INSTRUCTIONS TO FOLLOW ▸ Across these entries, count the lines holding the string "diode"; the number is the whole answer.

DATA EXCERPTS ▸

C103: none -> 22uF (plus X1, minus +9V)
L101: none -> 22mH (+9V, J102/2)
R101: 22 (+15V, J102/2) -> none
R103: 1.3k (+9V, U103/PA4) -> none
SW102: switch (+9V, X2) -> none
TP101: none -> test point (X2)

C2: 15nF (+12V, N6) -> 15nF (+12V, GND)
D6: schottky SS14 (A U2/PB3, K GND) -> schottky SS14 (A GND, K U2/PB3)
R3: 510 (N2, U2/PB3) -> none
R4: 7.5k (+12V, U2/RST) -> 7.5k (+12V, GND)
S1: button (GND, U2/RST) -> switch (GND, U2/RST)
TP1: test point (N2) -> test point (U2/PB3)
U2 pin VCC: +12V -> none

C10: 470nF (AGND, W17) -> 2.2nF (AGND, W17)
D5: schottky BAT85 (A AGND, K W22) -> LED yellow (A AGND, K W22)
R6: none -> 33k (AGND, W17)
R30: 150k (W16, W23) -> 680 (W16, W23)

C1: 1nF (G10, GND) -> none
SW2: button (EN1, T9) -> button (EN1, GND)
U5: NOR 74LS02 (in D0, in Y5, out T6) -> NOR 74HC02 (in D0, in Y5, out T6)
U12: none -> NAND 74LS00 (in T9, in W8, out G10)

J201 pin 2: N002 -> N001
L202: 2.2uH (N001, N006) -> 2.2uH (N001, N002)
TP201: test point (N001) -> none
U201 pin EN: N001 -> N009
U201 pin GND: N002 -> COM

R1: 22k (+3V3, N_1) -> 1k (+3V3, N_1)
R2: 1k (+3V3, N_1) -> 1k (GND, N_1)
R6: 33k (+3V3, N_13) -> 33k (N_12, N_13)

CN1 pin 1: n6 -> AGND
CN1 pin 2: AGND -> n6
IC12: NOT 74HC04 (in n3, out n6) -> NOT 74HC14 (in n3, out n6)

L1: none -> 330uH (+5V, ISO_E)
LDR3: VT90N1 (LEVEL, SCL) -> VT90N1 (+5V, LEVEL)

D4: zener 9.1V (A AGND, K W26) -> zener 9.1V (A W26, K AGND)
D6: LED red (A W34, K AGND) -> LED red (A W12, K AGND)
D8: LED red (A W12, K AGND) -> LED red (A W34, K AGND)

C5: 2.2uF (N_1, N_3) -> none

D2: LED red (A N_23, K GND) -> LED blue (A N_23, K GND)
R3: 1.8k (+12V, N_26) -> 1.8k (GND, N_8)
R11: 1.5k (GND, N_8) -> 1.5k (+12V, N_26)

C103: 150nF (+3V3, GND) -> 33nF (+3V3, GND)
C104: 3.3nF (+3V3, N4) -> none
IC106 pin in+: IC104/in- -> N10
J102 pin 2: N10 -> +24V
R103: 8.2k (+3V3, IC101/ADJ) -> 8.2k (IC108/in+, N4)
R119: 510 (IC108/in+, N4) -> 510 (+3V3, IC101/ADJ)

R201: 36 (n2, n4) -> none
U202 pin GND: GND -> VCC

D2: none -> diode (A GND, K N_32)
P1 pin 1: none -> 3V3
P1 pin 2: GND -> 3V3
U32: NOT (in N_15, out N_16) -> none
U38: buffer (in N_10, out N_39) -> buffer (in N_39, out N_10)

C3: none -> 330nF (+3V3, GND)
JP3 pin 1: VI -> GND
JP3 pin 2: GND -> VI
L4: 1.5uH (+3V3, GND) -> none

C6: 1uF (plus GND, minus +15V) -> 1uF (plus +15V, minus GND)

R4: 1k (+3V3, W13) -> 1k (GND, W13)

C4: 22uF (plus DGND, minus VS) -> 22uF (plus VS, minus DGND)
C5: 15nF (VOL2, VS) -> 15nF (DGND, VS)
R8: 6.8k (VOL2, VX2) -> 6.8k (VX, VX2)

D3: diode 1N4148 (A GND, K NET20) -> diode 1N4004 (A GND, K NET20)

YOUR SOLUTION ▸ 2